Provided data:
Start of Block
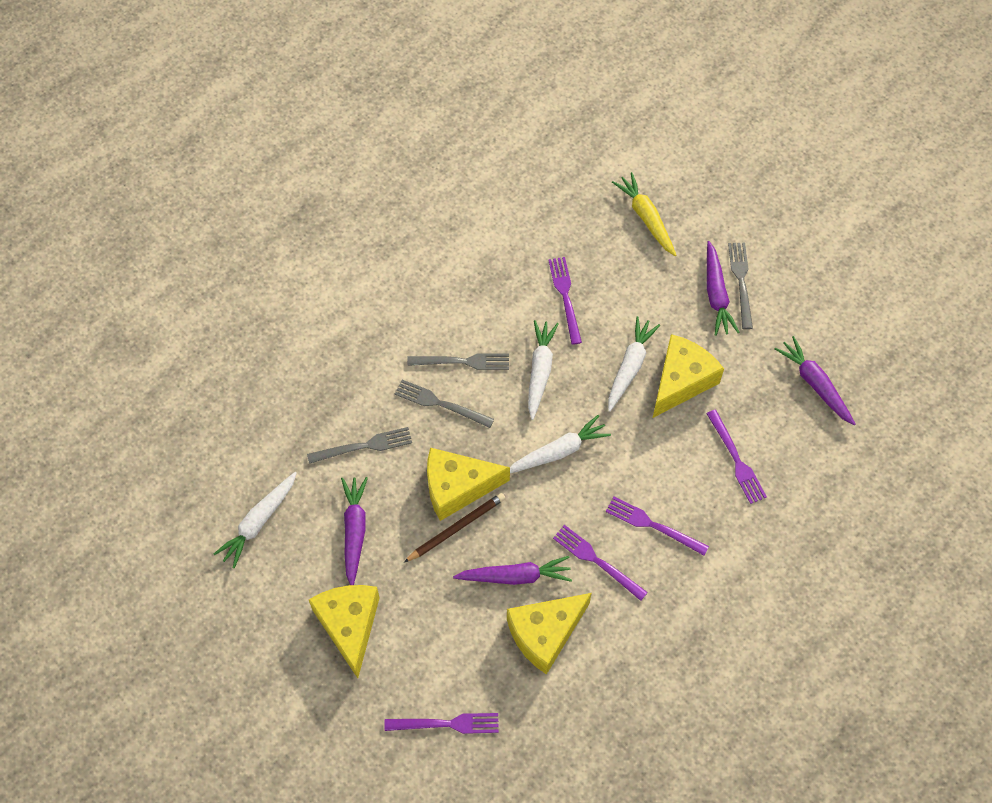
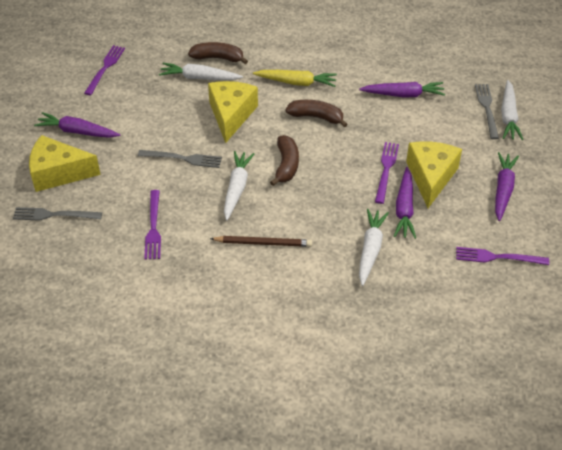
brown banana: 0 -> 3
grey fork: 4 -> 3
purple fork: 5 -> 4
yellow cheese: 4 -> 3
End of Block
What to do: Could you set down the material above word for word while dropping its pictures?

Exercise response:
brown banana: 0 -> 3
grey fork: 4 -> 3
purple fork: 5 -> 4
yellow cheese: 4 -> 3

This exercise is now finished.